SUPPLIED INFORMATION

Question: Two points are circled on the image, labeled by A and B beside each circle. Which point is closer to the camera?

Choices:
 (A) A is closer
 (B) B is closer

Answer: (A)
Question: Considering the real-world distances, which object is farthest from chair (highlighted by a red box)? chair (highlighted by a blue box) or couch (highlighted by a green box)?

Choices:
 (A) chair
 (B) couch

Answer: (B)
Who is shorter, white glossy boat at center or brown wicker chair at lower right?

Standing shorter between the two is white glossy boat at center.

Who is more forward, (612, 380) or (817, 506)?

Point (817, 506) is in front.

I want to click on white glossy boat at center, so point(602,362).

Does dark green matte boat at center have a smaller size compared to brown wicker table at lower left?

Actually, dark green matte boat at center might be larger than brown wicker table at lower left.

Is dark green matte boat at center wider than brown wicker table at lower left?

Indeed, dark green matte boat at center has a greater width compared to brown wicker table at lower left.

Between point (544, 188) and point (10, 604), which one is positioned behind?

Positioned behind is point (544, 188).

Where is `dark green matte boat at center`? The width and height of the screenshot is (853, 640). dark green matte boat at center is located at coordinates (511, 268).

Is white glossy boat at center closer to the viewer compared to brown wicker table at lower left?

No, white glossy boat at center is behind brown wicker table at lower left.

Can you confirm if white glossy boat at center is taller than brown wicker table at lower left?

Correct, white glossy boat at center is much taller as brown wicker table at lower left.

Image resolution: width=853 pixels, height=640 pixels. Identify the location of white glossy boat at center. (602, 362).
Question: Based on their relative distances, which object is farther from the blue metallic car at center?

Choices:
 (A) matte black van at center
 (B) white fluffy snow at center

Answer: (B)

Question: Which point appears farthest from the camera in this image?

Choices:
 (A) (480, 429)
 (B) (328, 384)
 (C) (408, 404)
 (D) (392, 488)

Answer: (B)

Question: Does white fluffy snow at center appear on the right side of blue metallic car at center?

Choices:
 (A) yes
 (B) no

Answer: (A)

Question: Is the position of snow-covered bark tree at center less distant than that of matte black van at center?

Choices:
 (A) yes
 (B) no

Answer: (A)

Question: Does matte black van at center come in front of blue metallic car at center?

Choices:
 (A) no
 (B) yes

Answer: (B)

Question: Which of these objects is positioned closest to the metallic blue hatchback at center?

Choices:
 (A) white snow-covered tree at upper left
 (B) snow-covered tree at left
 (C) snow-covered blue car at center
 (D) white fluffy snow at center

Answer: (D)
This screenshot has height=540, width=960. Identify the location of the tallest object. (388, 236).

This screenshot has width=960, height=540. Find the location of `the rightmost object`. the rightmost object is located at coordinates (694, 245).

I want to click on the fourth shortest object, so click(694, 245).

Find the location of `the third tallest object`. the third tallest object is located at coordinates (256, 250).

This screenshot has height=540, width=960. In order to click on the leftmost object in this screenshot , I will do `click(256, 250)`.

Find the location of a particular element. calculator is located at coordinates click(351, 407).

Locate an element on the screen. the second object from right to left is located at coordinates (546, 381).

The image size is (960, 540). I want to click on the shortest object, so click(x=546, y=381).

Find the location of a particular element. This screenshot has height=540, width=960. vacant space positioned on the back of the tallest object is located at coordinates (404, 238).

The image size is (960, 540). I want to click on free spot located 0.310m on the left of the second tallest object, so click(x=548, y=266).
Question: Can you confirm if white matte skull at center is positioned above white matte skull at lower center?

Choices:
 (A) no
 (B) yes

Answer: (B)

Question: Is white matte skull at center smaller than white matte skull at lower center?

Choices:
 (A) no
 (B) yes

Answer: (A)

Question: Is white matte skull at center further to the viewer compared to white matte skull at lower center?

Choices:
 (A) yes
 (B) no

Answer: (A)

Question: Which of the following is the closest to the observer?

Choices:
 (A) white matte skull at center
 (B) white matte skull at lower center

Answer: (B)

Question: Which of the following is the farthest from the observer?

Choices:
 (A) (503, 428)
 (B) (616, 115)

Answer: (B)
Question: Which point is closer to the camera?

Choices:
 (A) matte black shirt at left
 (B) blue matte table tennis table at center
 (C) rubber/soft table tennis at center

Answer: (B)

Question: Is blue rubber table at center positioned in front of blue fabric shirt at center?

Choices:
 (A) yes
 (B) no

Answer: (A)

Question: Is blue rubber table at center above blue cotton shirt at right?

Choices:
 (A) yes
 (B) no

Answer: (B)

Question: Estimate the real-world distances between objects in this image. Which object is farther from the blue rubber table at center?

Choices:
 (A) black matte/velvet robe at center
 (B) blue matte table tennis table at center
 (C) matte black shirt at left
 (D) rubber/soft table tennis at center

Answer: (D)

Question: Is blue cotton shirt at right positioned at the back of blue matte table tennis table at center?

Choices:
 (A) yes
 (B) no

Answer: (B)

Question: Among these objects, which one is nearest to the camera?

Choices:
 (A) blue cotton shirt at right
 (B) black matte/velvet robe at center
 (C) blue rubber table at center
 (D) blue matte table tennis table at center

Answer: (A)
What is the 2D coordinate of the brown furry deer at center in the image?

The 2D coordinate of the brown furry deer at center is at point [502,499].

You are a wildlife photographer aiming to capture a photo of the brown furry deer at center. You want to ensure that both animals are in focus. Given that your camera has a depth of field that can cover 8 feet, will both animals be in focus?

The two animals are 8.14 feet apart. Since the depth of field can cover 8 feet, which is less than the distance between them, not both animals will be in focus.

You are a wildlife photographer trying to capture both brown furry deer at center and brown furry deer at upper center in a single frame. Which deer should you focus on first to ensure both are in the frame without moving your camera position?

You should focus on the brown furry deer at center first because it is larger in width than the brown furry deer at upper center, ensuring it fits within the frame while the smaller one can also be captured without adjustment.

WHAT YOU HAVE TO DO
Copy out the data word for word, starting at the very beginning and ending with the line that contains "Point (817, 506) is in front.".

WRITTEN ANSWER
Question: Two points are circled on the image, labeled by A and B beside each circle. Which point is closer to the camera?

Choices:
 (A) A is closer
 (B) B is closer

Answer: (A)
Question: Considering the real-world distances, which object is farthest from chair (highlighted by a red box)? chair (highlighted by a blue box) or couch (highlighted by a green box)?

Choices:
 (A) chair
 (B) couch

Answer: (B)
Who is shorter, white glossy boat at center or brown wicker chair at lower right?

Standing shorter between the two is white glossy boat at center.

Who is more forward, (612, 380) or (817, 506)?

Point (817, 506) is in front.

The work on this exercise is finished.